Directions: Copy verbatim the span of lines beginning at the line that contains "pink arrow: (37, 77) -> (70, 73), moved" and ending with the final line of the data. Exclude pictures from the copy.

(Before-and-after coordinate records)
- - -
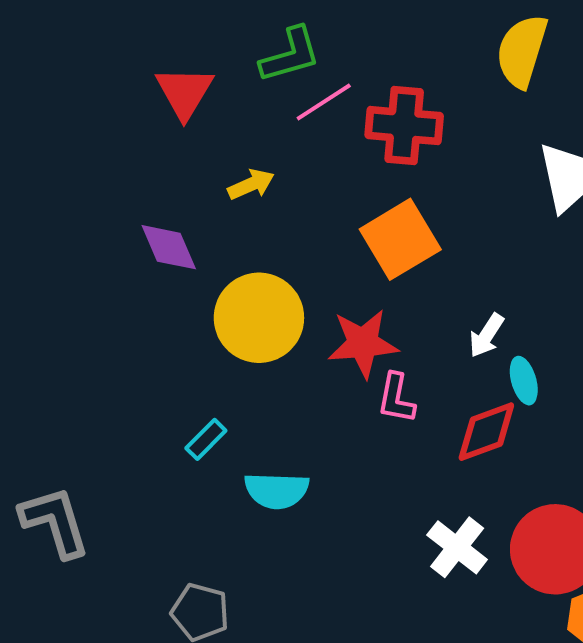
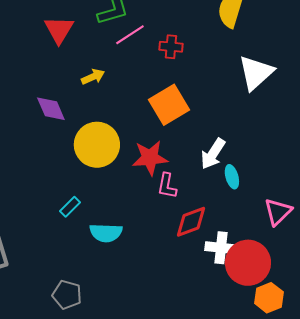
red cross: (404, 126) -> (171, 47), size x0.6
white arrow: (486, 335) -> (213, 154), size x1.4
red diamond: (486, 432) -> (191, 222), moved
white cross: (457, 547) -> (221, 248), moved, turned -32

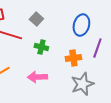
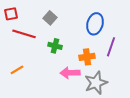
pink arrow: (37, 77) -> (70, 73), moved

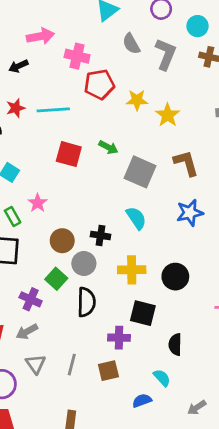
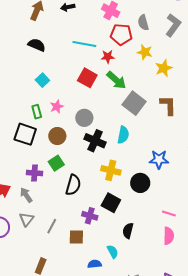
gray semicircle: (131, 44) -> (143, 23), moved
red star: (16, 108) -> (108, 57), moved
green arrow: (108, 147) -> (116, 80), size x1.5
blue star: (190, 213) -> (159, 159), moved
cyan semicircle: (136, 218) -> (123, 135), turned 30
black cross: (100, 235) -> (95, 141), size x1.5
brown circle: (62, 241) -> (57, 136), moved
gray circle: (84, 263) -> (84, 118), moved
purple cross: (31, 299) -> (35, 173), turned -35
gray arrow: (27, 332) -> (26, 195), turned 70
- - -
Answer to the problem:
pink arrow: (37, 77) -> (70, 73), moved

gray semicircle: (131, 44) -> (143, 23), moved
red star: (16, 108) -> (108, 57), moved
green arrow: (108, 147) -> (116, 80), size x1.5
blue star: (190, 213) -> (159, 159), moved
cyan semicircle: (136, 218) -> (123, 135), turned 30
black cross: (100, 235) -> (95, 141), size x1.5
brown circle: (62, 241) -> (57, 136), moved
gray circle: (84, 263) -> (84, 118), moved
purple cross: (31, 299) -> (35, 173), turned -35
gray arrow: (27, 332) -> (26, 195), turned 70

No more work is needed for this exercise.